§ INPUT FOR THIS TASK
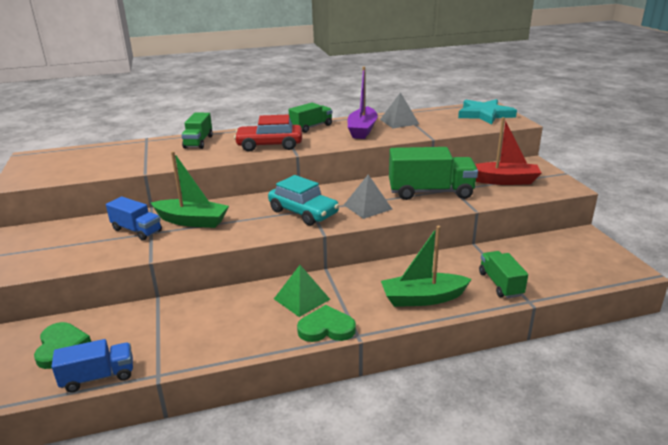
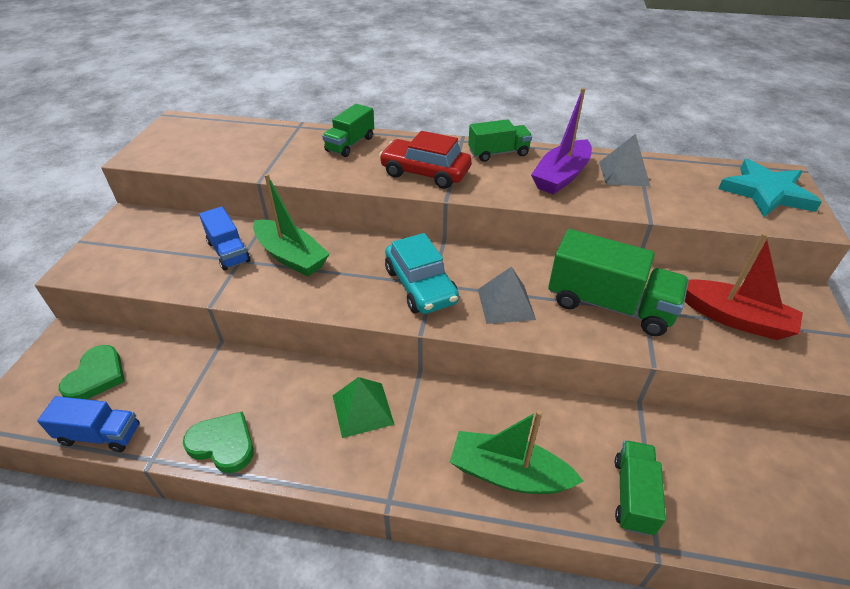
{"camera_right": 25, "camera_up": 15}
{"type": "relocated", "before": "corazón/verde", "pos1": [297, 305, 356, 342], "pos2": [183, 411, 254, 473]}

--

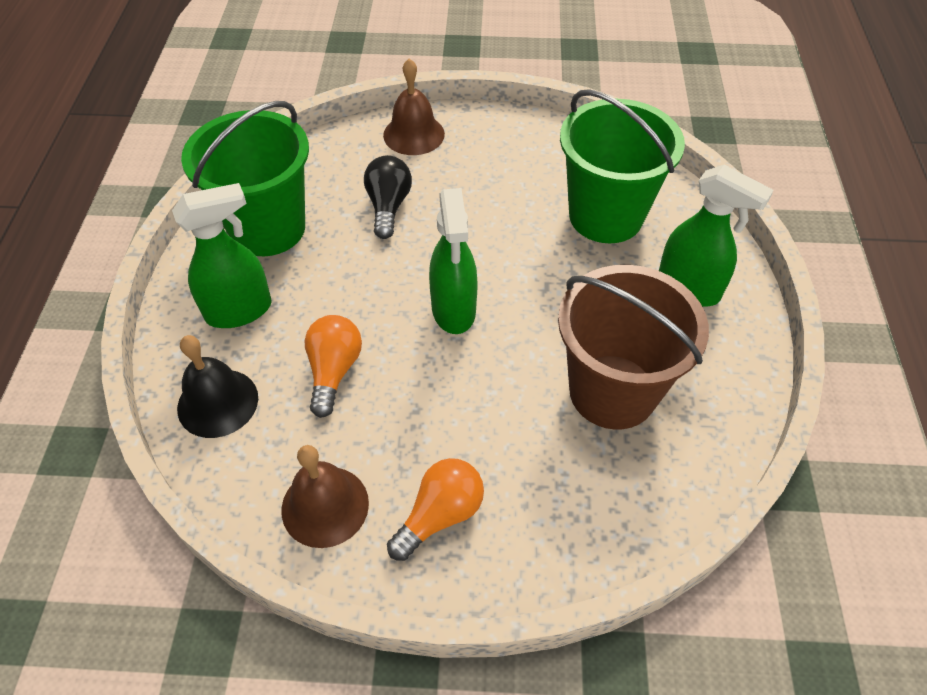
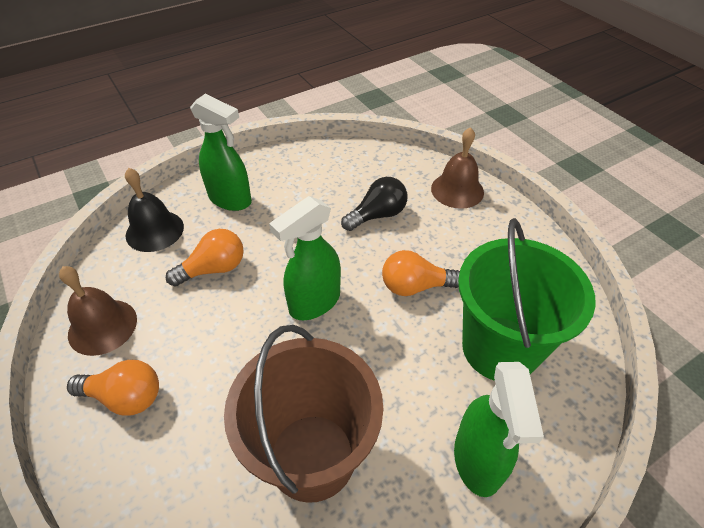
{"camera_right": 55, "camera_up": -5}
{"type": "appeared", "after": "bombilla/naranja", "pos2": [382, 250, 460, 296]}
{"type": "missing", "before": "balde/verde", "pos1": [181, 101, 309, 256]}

§ EXERCISE PROMPT
Please return all lines in the material above that include the word "verde".

§ REPLY
{"type": "relocated", "before": "corazón/verde", "pos1": [297, 305, 356, 342], "pos2": [183, 411, 254, 473]}
{"type": "missing", "before": "balde/verde", "pos1": [181, 101, 309, 256]}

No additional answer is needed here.